RECORDED INFORMATION
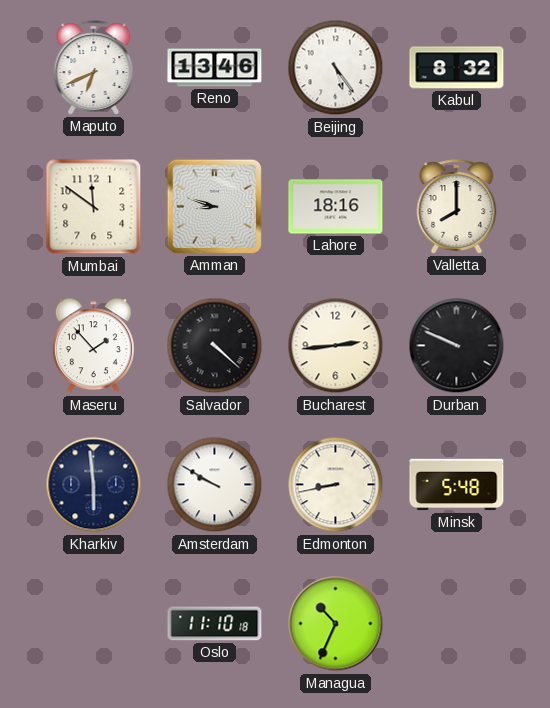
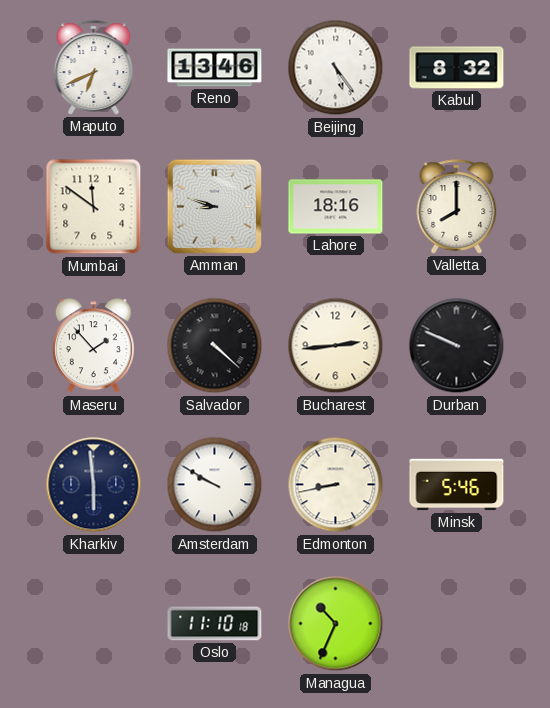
Minsk: 5:48 -> 5:46
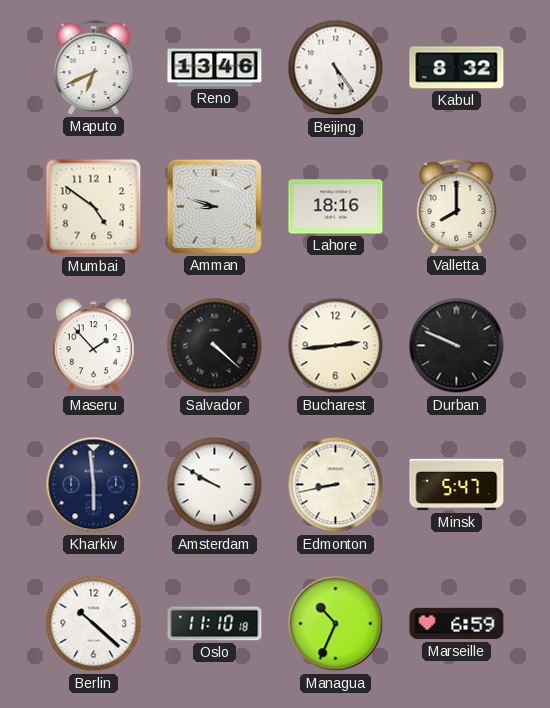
Mumbai: 11:51 -> 4:51
Minsk: 5:46 -> 5:47
Berlin: none -> 10:22
Marseille: none -> 6:59
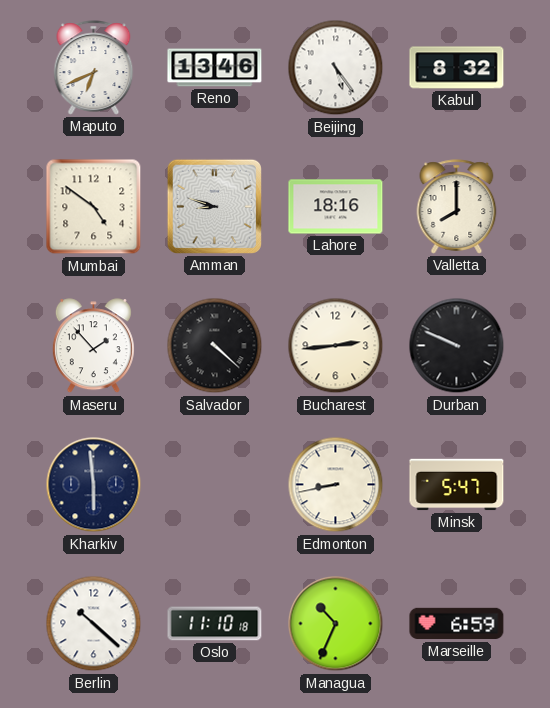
Amsterdam: 9:50 -> none
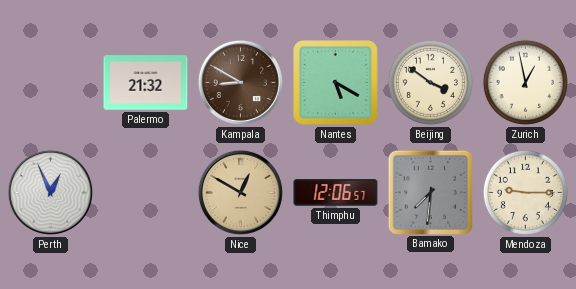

EXERCISE OBJECTIVE
Convert every line in the rows above into a JSON list of strings, one string per line, with blank lines and the pictures left out.

FINAL RESULT
[
  "Minsk: 5:48 -> 5:46",
  "Mumbai: 11:51 -> 4:51",
  "Minsk: 5:46 -> 5:47",
  "Berlin: none -> 10:22",
  "Marseille: none -> 6:59",
  "Amsterdam: 9:50 -> none"
]